[What the task asks]
Revise the records starting at the line that contains "coffeehouse [806, 384]" and ending at the end of the records, replacing "robin" with "sparrow" and keeping all else unchanged. Return only those lines.

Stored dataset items
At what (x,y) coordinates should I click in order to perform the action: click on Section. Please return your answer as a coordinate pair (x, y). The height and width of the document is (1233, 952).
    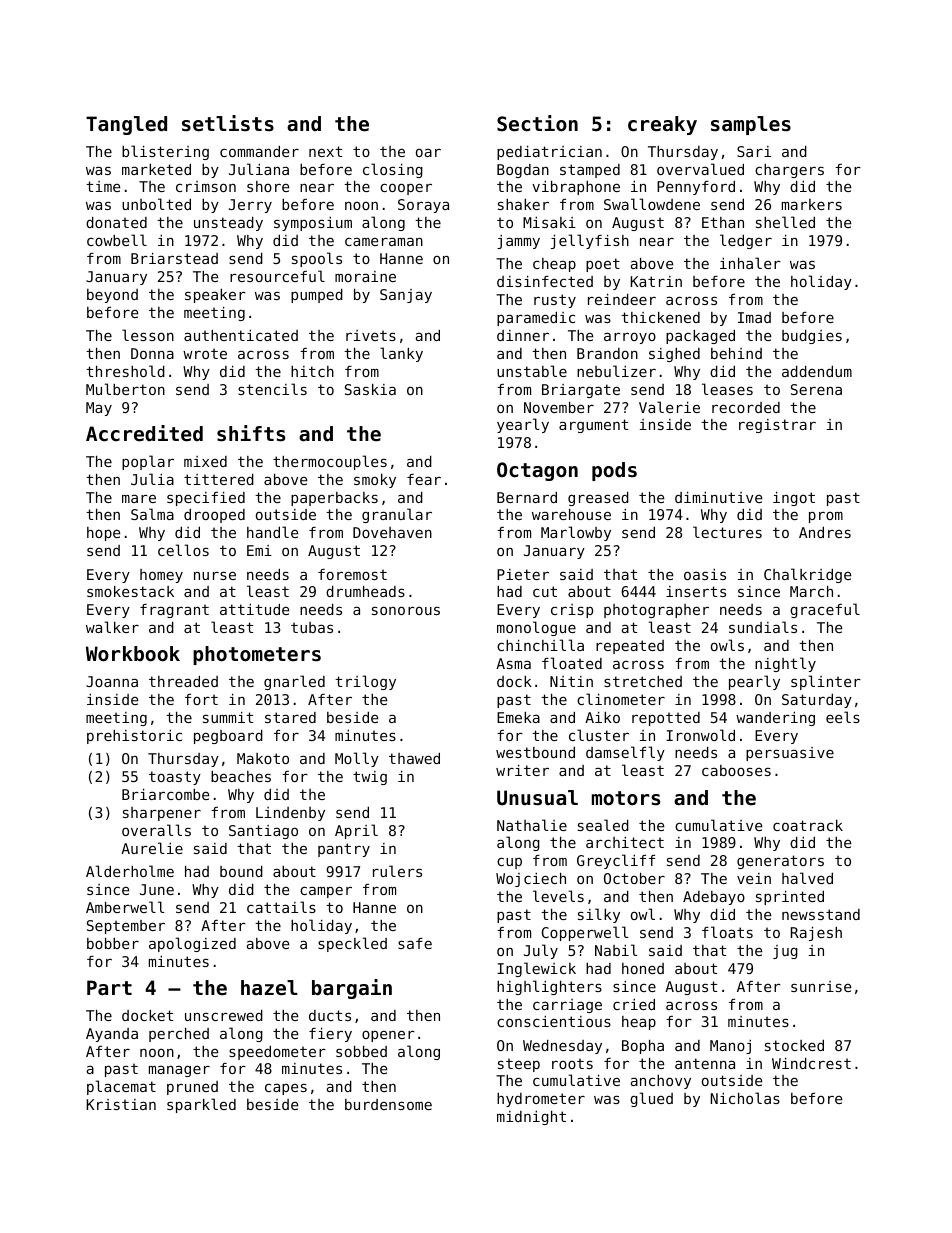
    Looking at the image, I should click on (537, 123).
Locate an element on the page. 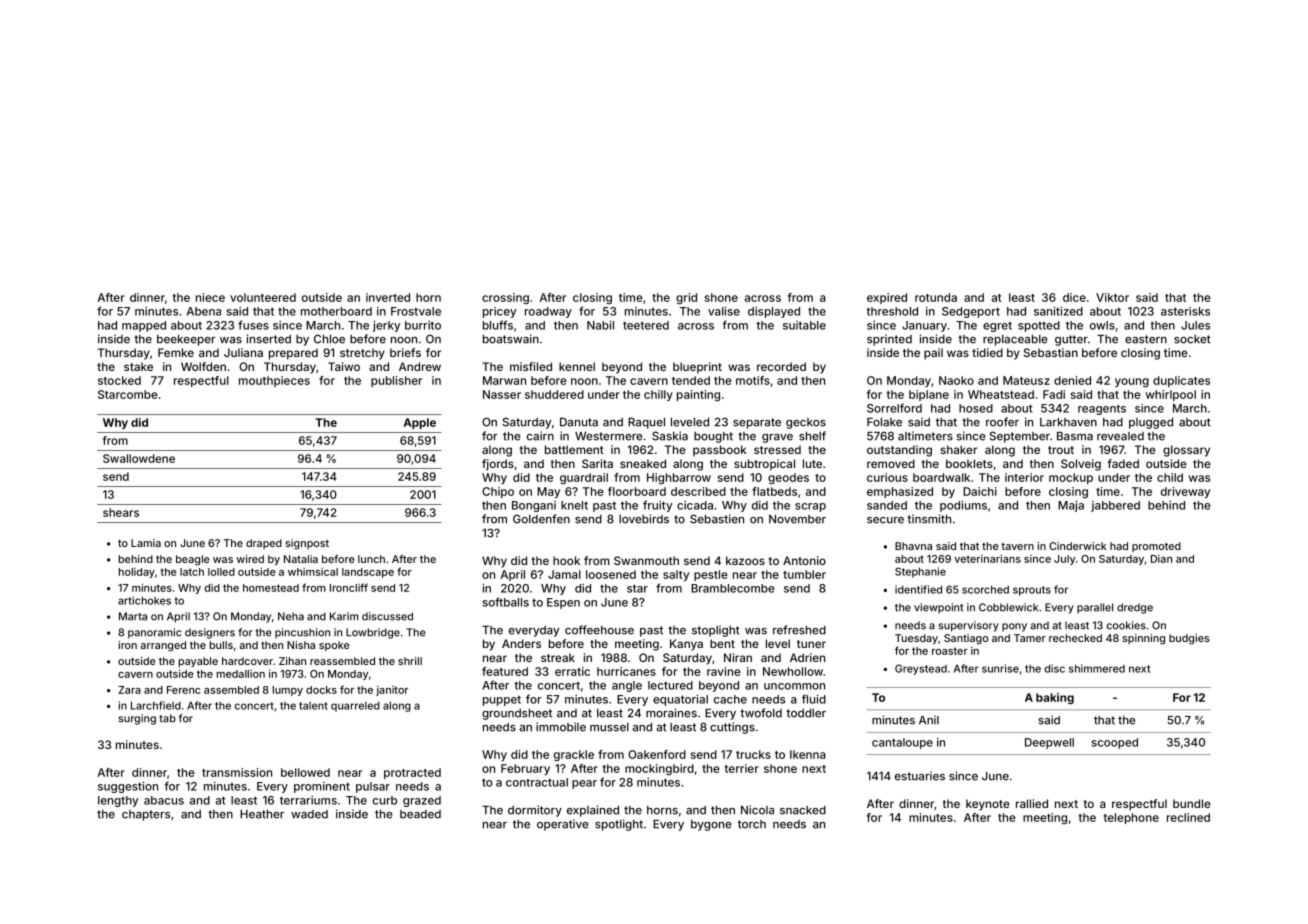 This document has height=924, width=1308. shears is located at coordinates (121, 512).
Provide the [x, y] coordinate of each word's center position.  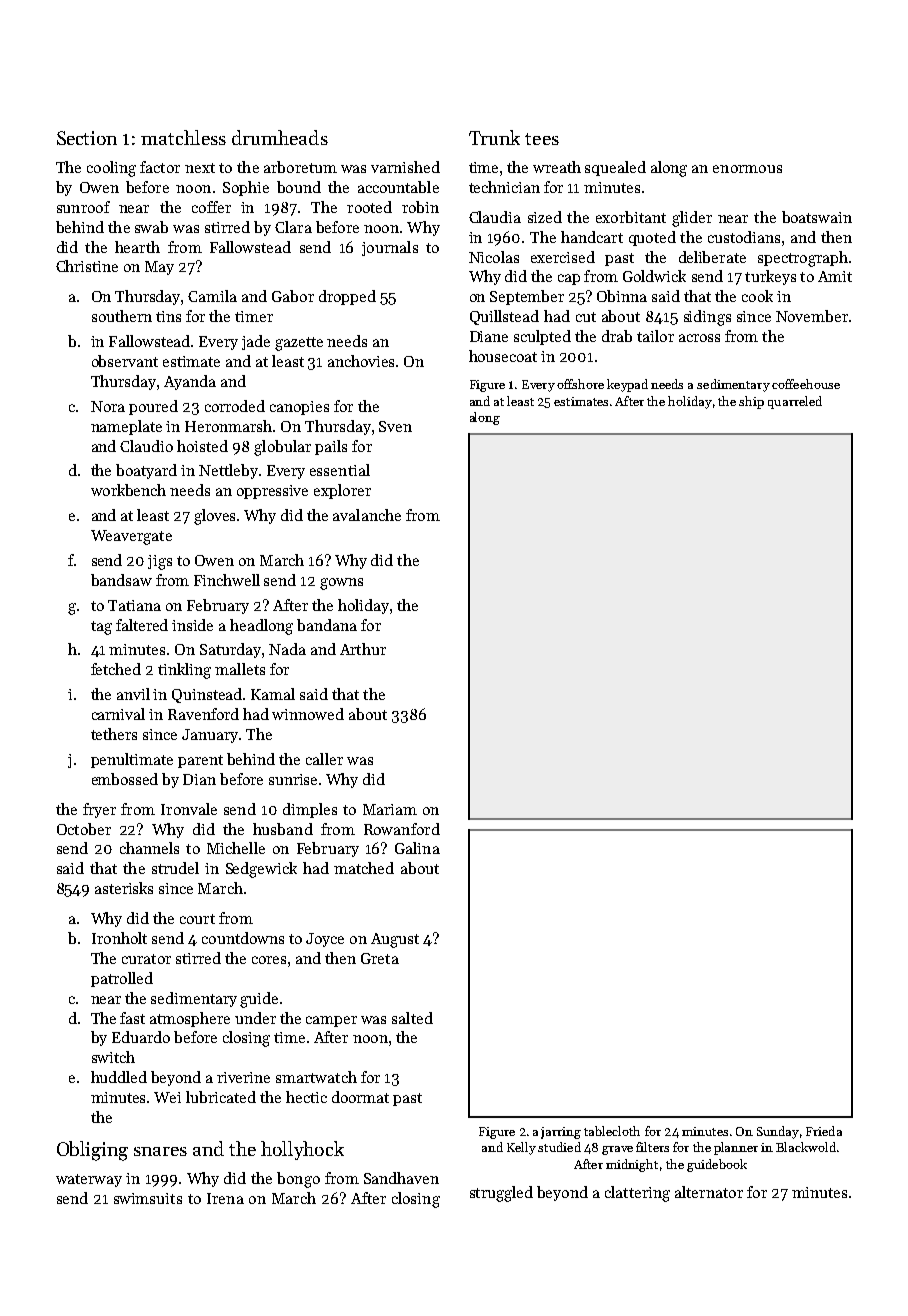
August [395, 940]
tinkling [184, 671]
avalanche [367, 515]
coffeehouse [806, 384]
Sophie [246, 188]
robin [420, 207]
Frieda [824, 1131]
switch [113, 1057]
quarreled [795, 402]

[Exercise answer]
coffeehouse [806, 384]
Sophie [246, 188]
sparrow [420, 207]
Frieda [824, 1131]
switch [113, 1057]
quarreled [795, 402]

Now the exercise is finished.